The required output is the lines below from the line containing "grey book [373,368,456,431]" to the line containing "grey box [482,604,541,652]", inclusive, retyped exactly. No other lines belong in it.

(Dataset records)
::::

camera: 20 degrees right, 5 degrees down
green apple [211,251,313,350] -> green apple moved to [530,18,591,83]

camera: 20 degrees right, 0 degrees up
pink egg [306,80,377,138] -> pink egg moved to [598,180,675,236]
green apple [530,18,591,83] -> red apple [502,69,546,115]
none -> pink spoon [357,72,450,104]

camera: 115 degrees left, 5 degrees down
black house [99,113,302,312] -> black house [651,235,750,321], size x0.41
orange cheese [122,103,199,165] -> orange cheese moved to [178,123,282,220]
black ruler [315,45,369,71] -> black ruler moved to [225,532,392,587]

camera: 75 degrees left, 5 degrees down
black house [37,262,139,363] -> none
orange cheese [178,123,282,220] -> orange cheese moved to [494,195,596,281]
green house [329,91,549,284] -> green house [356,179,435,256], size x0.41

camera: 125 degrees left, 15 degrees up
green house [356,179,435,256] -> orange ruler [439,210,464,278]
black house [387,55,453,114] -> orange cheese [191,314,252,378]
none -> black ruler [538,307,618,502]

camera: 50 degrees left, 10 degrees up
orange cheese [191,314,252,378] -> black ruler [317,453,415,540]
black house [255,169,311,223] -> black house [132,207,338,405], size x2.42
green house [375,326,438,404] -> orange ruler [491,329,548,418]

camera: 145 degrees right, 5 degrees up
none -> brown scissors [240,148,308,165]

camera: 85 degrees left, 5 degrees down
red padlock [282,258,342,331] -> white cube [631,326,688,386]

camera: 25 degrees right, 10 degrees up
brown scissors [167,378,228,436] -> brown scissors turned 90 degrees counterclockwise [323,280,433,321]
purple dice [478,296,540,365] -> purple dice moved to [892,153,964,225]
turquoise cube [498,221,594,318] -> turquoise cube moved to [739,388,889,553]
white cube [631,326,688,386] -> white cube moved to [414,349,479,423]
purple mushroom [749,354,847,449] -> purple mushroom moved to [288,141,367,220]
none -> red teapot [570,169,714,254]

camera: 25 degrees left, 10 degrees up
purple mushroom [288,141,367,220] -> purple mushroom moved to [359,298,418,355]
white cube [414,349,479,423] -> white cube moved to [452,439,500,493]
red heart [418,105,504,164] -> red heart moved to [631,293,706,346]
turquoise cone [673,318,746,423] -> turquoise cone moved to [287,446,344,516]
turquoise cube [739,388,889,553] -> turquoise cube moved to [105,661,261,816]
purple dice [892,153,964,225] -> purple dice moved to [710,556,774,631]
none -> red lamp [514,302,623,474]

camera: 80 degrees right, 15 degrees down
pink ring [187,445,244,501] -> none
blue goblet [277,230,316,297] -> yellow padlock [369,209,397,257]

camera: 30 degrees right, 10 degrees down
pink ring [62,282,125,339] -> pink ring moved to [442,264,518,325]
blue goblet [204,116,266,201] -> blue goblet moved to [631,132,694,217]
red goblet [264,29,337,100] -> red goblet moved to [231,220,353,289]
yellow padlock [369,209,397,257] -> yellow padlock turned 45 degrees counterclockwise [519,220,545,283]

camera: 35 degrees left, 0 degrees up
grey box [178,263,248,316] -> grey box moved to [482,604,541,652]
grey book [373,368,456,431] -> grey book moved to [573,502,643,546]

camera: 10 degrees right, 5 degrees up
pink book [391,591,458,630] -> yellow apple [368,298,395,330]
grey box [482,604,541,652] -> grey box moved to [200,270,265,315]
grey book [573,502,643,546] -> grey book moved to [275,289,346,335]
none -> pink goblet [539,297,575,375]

::::

◆ FINISHED TASK ◆
grey book [373,368,456,431] -> grey book moved to [573,502,643,546]

camera: 10 degrees right, 5 degrees up
pink book [391,591,458,630] -> yellow apple [368,298,395,330]
grey box [482,604,541,652] -> grey box moved to [200,270,265,315]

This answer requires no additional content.